◆ Records drawn from a dataset
------------------------------

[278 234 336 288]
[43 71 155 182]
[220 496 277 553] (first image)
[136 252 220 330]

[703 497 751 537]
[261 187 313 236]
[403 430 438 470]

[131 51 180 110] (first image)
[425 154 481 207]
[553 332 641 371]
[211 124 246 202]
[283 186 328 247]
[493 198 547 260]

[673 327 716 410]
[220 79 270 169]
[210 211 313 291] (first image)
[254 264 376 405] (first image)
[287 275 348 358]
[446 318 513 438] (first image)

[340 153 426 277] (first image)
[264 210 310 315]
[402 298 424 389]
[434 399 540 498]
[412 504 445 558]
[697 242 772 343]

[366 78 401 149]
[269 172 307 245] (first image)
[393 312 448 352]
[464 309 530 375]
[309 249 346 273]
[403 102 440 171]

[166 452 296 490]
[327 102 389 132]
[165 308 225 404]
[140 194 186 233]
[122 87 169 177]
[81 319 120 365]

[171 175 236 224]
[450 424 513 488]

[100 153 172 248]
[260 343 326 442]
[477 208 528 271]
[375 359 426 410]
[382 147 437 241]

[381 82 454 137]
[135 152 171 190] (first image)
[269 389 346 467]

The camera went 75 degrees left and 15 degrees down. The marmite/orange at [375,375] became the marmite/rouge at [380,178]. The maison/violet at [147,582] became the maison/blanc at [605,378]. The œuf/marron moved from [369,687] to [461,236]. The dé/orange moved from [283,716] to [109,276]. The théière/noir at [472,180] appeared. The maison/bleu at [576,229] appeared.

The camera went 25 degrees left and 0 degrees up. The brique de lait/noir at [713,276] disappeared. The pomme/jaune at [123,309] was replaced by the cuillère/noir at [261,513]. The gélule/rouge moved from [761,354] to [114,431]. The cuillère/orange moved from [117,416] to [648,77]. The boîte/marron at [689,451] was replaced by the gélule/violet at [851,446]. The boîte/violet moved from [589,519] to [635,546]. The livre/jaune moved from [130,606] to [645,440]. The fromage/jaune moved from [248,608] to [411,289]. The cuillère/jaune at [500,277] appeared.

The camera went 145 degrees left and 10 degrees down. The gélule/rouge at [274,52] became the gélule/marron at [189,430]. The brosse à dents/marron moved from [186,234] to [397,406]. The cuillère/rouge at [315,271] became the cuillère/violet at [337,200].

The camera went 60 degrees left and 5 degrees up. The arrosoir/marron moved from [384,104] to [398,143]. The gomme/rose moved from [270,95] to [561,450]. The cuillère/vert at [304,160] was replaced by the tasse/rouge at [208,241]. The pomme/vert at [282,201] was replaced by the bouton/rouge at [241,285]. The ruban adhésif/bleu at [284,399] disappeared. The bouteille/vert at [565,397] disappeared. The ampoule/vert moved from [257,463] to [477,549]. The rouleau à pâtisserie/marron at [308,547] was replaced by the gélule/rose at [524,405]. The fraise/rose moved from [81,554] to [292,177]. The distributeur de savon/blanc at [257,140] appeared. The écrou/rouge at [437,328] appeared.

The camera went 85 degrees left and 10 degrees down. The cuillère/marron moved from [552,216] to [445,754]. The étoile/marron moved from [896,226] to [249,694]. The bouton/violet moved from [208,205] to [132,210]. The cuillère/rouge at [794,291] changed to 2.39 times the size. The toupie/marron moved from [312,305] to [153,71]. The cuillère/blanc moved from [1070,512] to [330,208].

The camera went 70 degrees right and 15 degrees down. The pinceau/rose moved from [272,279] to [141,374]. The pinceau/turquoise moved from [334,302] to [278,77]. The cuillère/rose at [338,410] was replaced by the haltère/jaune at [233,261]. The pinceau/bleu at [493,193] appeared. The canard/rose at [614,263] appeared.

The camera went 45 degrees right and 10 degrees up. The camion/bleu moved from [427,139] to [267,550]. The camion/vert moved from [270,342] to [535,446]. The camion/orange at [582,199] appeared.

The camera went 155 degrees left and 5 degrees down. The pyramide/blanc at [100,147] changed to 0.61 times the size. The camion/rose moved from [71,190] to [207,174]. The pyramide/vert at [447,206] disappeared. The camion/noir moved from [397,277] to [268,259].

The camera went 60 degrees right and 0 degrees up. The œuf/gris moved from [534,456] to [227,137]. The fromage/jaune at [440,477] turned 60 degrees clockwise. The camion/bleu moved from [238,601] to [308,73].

------------------------------

◆ WHAT THE TASK ASKS
All of the records above must be reproduced exactly.

◆ TASK RESULT
[278 234 336 288]
[43 71 155 182]
[220 496 277 553] (first image)
[136 252 220 330]

[703 497 751 537]
[261 187 313 236]
[403 430 438 470]

[131 51 180 110] (first image)
[425 154 481 207]
[553 332 641 371]
[211 124 246 202]
[283 186 328 247]
[493 198 547 260]

[673 327 716 410]
[220 79 270 169]
[210 211 313 291] (first image)
[254 264 376 405] (first image)
[287 275 348 358]
[446 318 513 438] (first image)

[340 153 426 277] (first image)
[264 210 310 315]
[402 298 424 389]
[434 399 540 498]
[412 504 445 558]
[697 242 772 343]

[366 78 401 149]
[269 172 307 245] (first image)
[393 312 448 352]
[464 309 530 375]
[309 249 346 273]
[403 102 440 171]

[166 452 296 490]
[327 102 389 132]
[165 308 225 404]
[140 194 186 233]
[122 87 169 177]
[81 319 120 365]

[171 175 236 224]
[450 424 513 488]

[100 153 172 248]
[260 343 326 442]
[477 208 528 271]
[375 359 426 410]
[382 147 437 241]

[381 82 454 137]
[135 152 171 190] (first image)
[269 389 346 467]

The camera went 75 degrees left and 15 degrees down. The marmite/orange at [375,375] became the marmite/rouge at [380,178]. The maison/violet at [147,582] became the maison/blanc at [605,378]. The œuf/marron moved from [369,687] to [461,236]. The dé/orange moved from [283,716] to [109,276]. The théière/noir at [472,180] appeared. The maison/bleu at [576,229] appeared.

The camera went 25 degrees left and 0 degrees up. The brique de lait/noir at [713,276] disappeared. The pomme/jaune at [123,309] was replaced by the cuillère/noir at [261,513]. The gélule/rouge moved from [761,354] to [114,431]. The cuillère/orange moved from [117,416] to [648,77]. The boîte/marron at [689,451] was replaced by the gélule/violet at [851,446]. The boîte/violet moved from [589,519] to [635,546]. The livre/jaune moved from [130,606] to [645,440]. The fromage/jaune moved from [248,608] to [411,289]. The cuillère/jaune at [500,277] appeared.

The camera went 145 degrees left and 10 degrees down. The gélule/rouge at [274,52] became the gélule/marron at [189,430]. The brosse à dents/marron moved from [186,234] to [397,406]. The cuillère/rouge at [315,271] became the cuillère/violet at [337,200].

The camera went 60 degrees left and 5 degrees up. The arrosoir/marron moved from [384,104] to [398,143]. The gomme/rose moved from [270,95] to [561,450]. The cuillère/vert at [304,160] was replaced by the tasse/rouge at [208,241]. The pomme/vert at [282,201] was replaced by the bouton/rouge at [241,285]. The ruban adhésif/bleu at [284,399] disappeared. The bouteille/vert at [565,397] disappeared. The ampoule/vert moved from [257,463] to [477,549]. The rouleau à pâtisserie/marron at [308,547] was replaced by the gélule/rose at [524,405]. The fraise/rose moved from [81,554] to [292,177]. The distributeur de savon/blanc at [257,140] appeared. The écrou/rouge at [437,328] appeared.

The camera went 85 degrees left and 10 degrees down. The cuillère/marron moved from [552,216] to [445,754]. The étoile/marron moved from [896,226] to [249,694]. The bouton/violet moved from [208,205] to [132,210]. The cuillère/rouge at [794,291] changed to 2.39 times the size. The toupie/marron moved from [312,305] to [153,71]. The cuillère/blanc moved from [1070,512] to [330,208].

The camera went 70 degrees right and 15 degrees down. The pinceau/rose moved from [272,279] to [141,374]. The pinceau/turquoise moved from [334,302] to [278,77]. The cuillère/rose at [338,410] was replaced by the haltère/jaune at [233,261]. The pinceau/bleu at [493,193] appeared. The canard/rose at [614,263] appeared.

The camera went 45 degrees right and 10 degrees up. The camion/bleu moved from [427,139] to [267,550]. The camion/vert moved from [270,342] to [535,446]. The camion/orange at [582,199] appeared.

The camera went 155 degrees left and 5 degrees down. The pyramide/blanc at [100,147] changed to 0.61 times the size. The camion/rose moved from [71,190] to [207,174]. The pyramide/vert at [447,206] disappeared. The camion/noir moved from [397,277] to [268,259].

The camera went 60 degrees right and 0 degrees up. The œuf/gris moved from [534,456] to [227,137]. The fromage/jaune at [440,477] turned 60 degrees clockwise. The camion/bleu moved from [238,601] to [308,73].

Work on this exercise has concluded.